WORK ITEM: Locate every line in the records below that holds the word "szary" and return each one.

- Opening Delimiter -

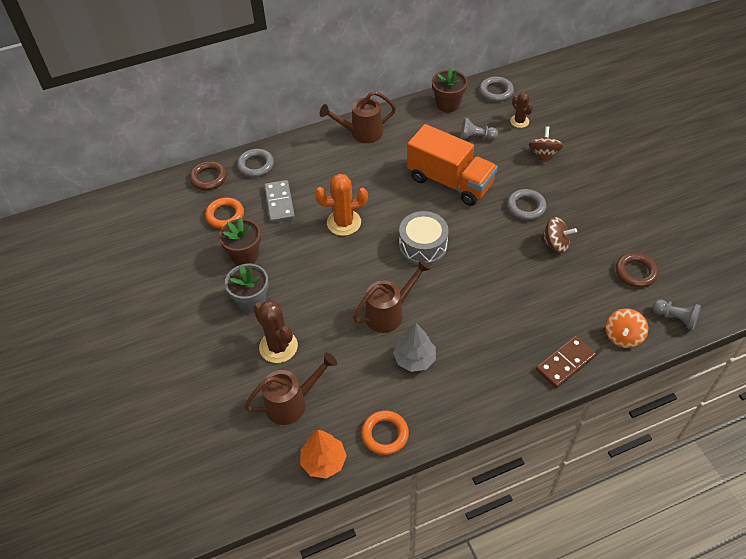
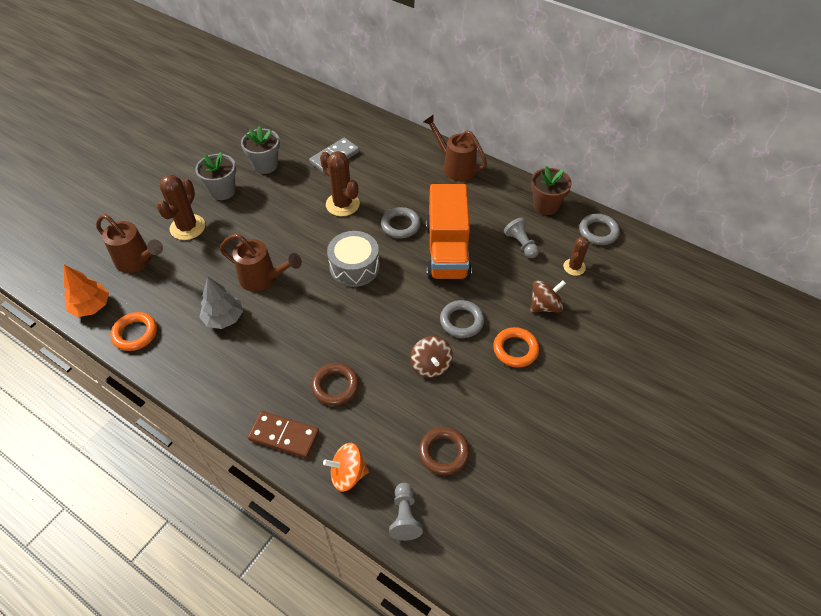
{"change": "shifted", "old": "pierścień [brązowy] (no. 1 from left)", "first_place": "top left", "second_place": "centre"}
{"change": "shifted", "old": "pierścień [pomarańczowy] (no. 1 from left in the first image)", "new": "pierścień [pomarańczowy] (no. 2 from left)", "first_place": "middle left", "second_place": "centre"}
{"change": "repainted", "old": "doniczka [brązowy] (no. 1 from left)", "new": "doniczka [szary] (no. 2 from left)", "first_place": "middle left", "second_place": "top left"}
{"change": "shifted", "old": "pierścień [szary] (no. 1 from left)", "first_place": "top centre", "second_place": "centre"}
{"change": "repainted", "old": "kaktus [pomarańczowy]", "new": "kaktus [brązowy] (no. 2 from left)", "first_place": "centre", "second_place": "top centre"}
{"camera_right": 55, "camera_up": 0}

- Closing Delimiter -

RESPONSE BELOW:
{"change": "repainted", "old": "doniczka [brązowy] (no. 1 from left)", "new": "doniczka [szary] (no. 2 from left)", "first_place": "middle left", "second_place": "top left"}
{"change": "shifted", "old": "pierścień [szary] (no. 1 from left)", "first_place": "top centre", "second_place": "centre"}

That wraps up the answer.